:: TASK TO COMPLETE ::
No pictures go in the copy; retype exactly the lines from the one with "none -> pink 1x1 round brick [742,741,797,796]" through the last line of the records.

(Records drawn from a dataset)
--------
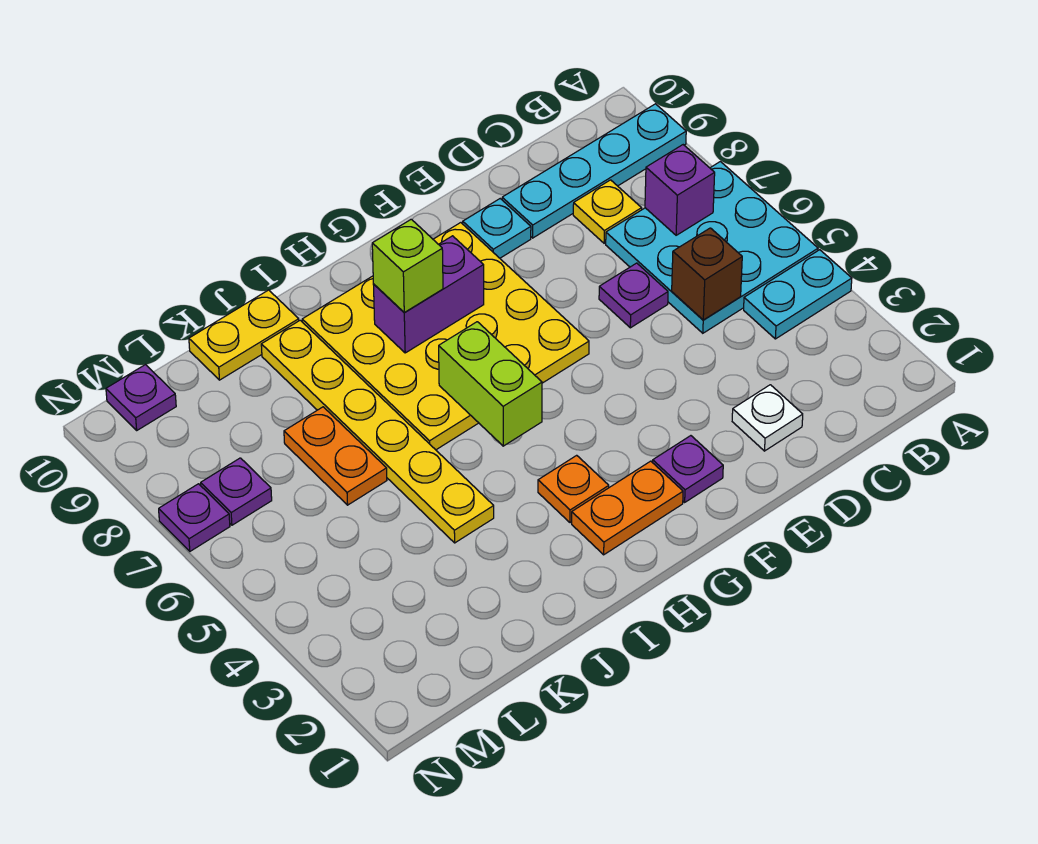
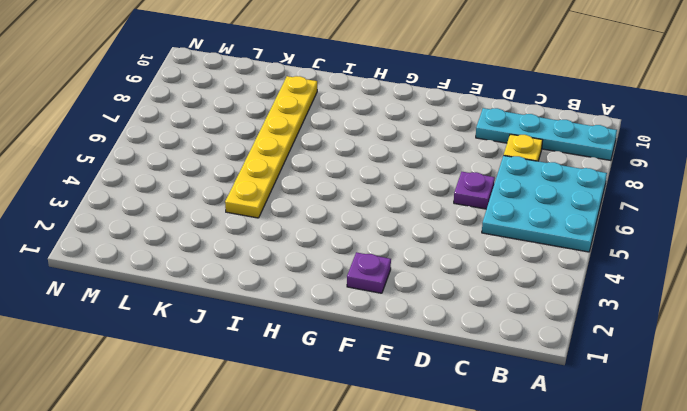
none -> cyan 1x2 plate [744,250,852,339]
none -> white 1x1 plate [732,385,803,451]
none -> cyan 1x1 plate [463,199,531,258]

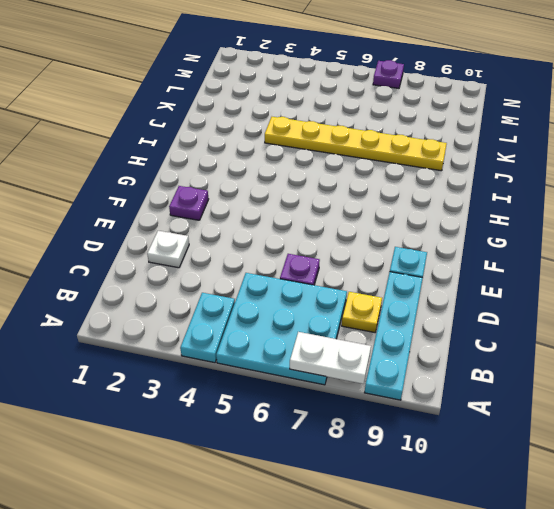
white 1x2 plate [290,332,371,384] -> none
none -> yellow 4x4 plate [302,223,589,450]
none -> orange 1x2 plate [572,461,683,555]
none -> orange 1x1 plate [538,455,609,523]

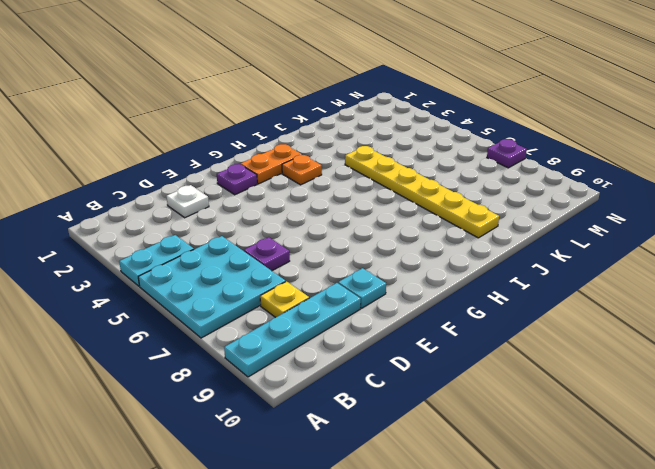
none -> yellow 4x4 plate [302,223,589,450]
none -> yellow 1x2 plate [189,290,299,380]
none -> orange 1x2 plate [284,407,387,505]

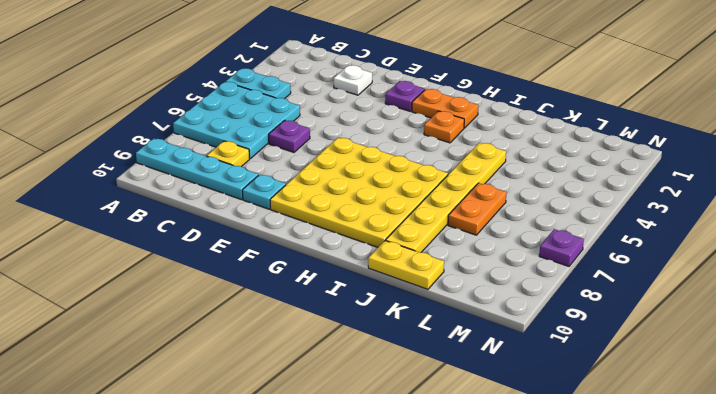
none -> purple 1x1 plate [201,458,272,525]
none -> purple 1x1 plate [106,365,176,430]
none -> purple 1x1 brick [645,145,715,235]

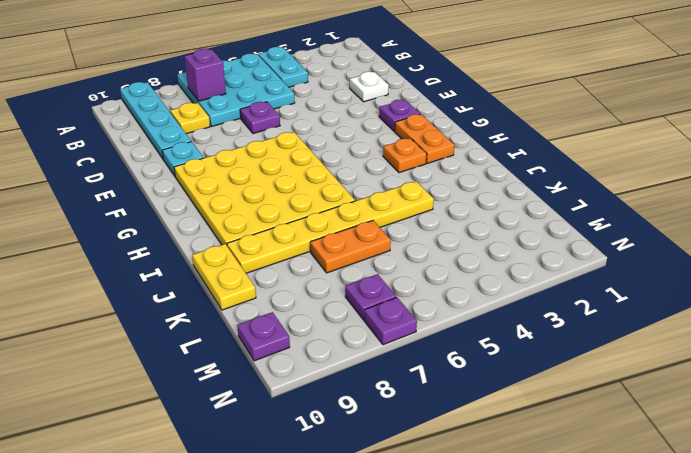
none -> brown 1x1 brick [672,228,742,320]
none -> purple 1x2 brick [373,236,484,353]
none -> lime 1x2 brick [439,322,542,446]

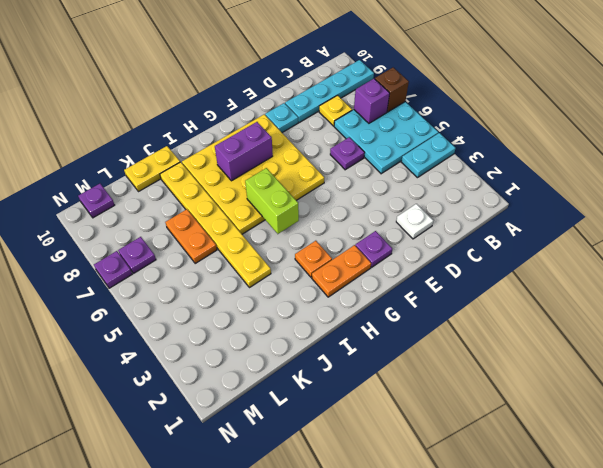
brown 1x1 brick [375,68,409,112] -> brown 1x1 brick moved to [672,228,742,320]
none -> lime 1x1 brick [372,219,443,313]

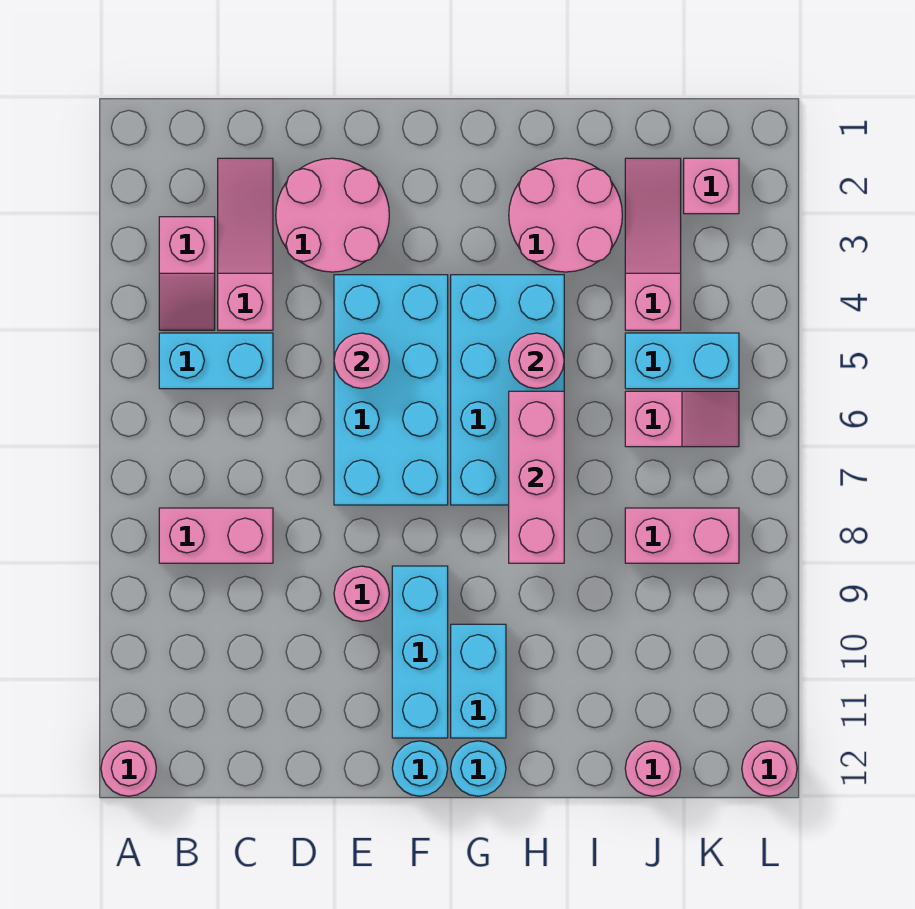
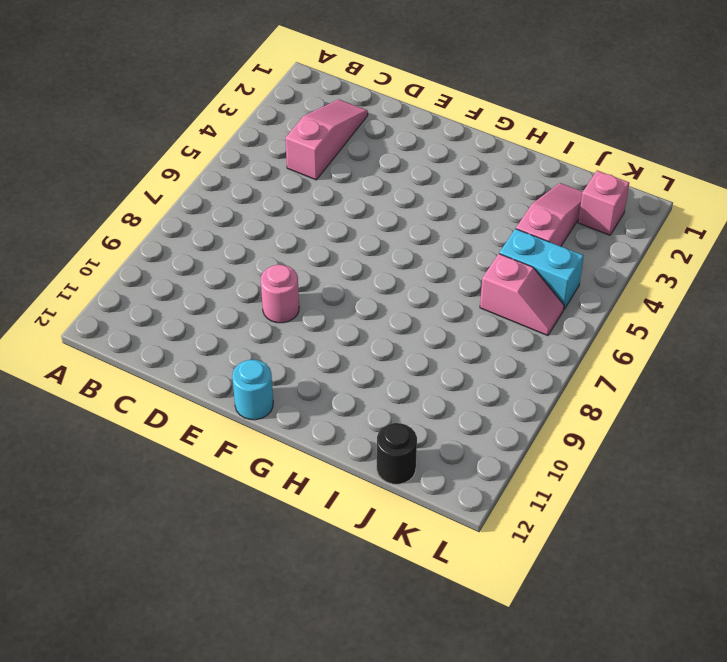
black 1x1 round brick [377,423,417,484] -> pink 1x1 round brick [625,741,681,796]
none -> pink 1x1 round brick [101,741,156,796]
none -> pink 1x2 slope [159,217,215,330]
none -> cyan 1x2 brick [159,333,273,389]

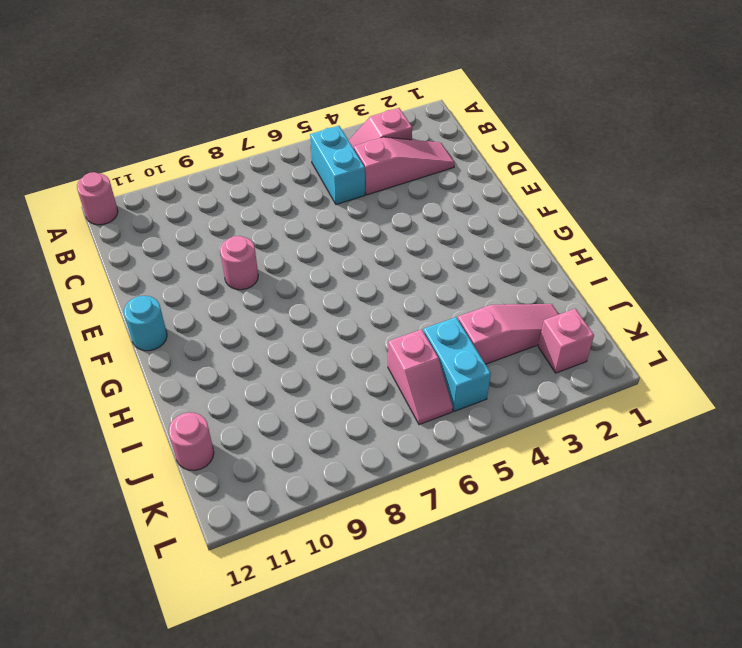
none -> pink 1x2 brick [159,508,273,563]
none -> pink 2x2 round brick [276,158,389,272]
none -> cyan 2x4 brick [334,275,448,505]

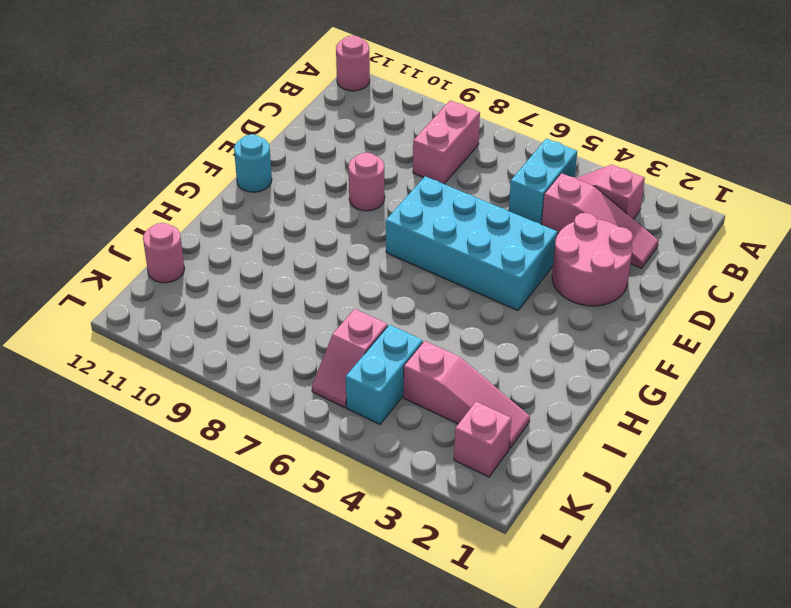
none -> cyan 1x3 brick [392,566,448,738]
none -> cyan 2x4 brick [451,275,564,505]
none -> cyan 1x2 brick [451,624,506,738]

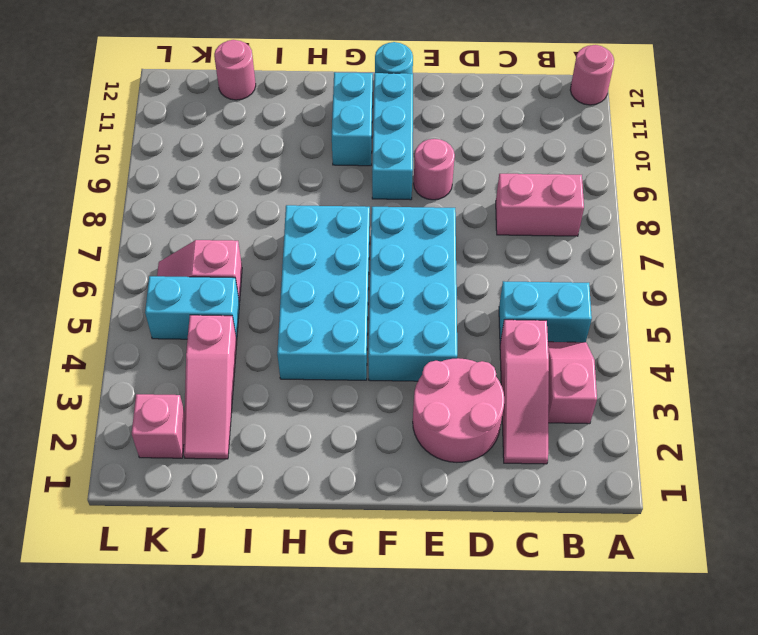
none -> cyan 1x1 round brick [451,741,506,796]
none -> pink 2x2 round brick [509,158,622,272]
none -> pink 1x2 brick [625,508,739,563]

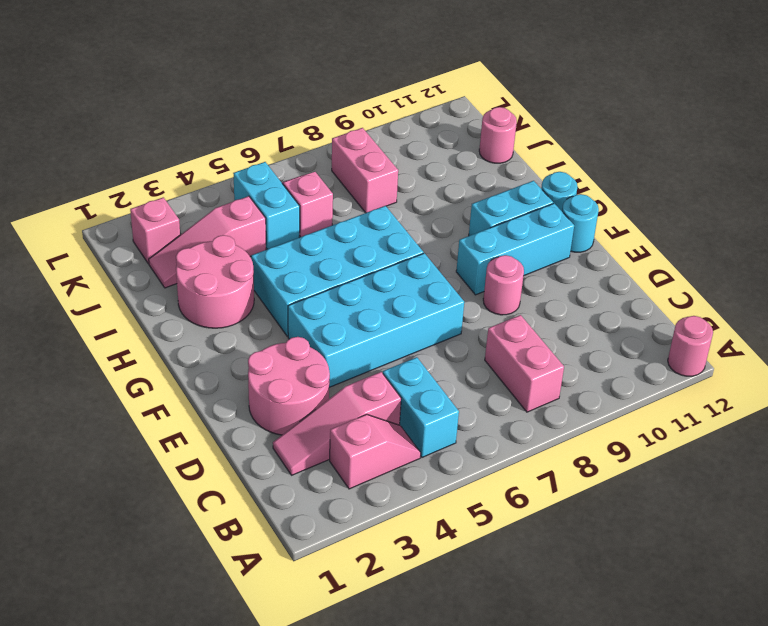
none -> pink 1x1 round brick [742,741,797,796]
none -> pink 1x1 round brick [334,333,389,388]
none -> pink 1x1 round brick [509,333,564,388]

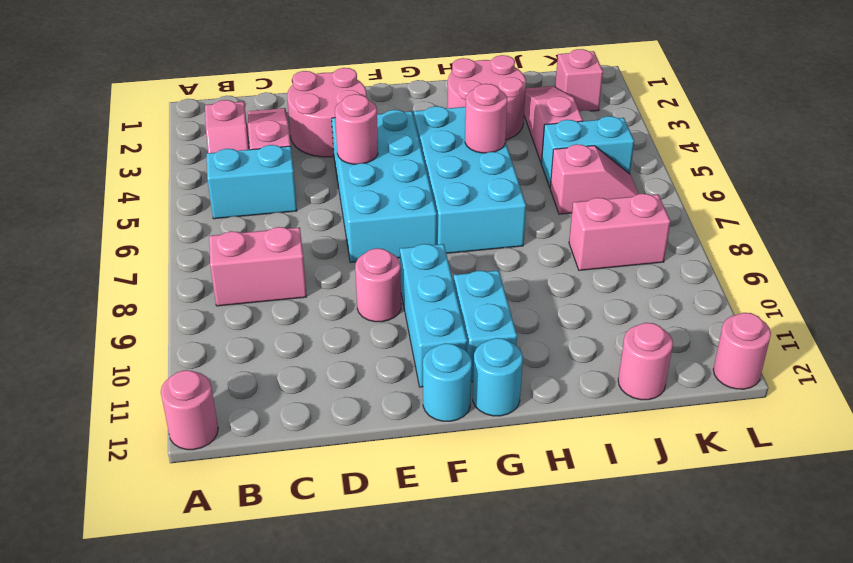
none -> pink 1x3 brick [509,391,564,563]

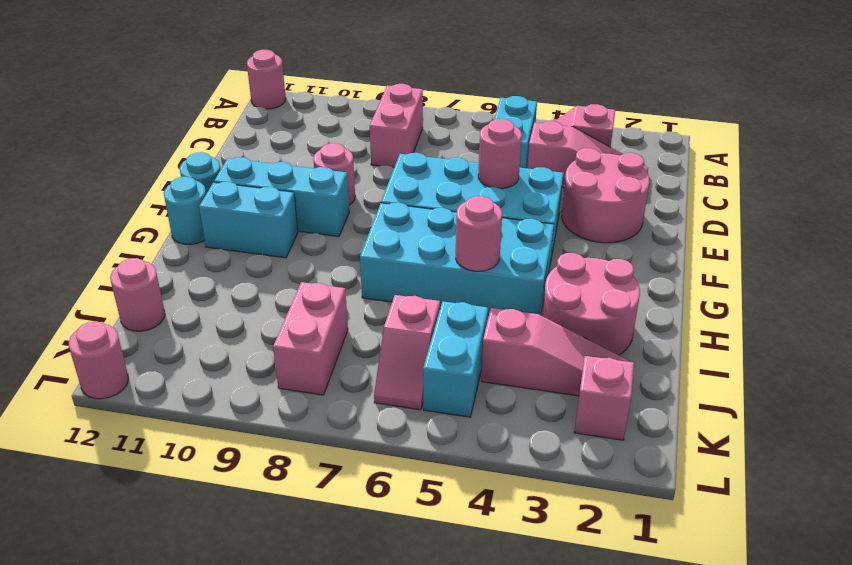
none -> pink 1x3 brick [509,391,564,563]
--------
:: EXERCISE OUTPUT ::
none -> pink 1x1 round brick [742,741,797,796]
none -> pink 1x1 round brick [334,333,389,388]
none -> pink 1x1 round brick [509,333,564,388]

none -> pink 1x3 brick [509,391,564,563]

none -> pink 1x3 brick [509,391,564,563]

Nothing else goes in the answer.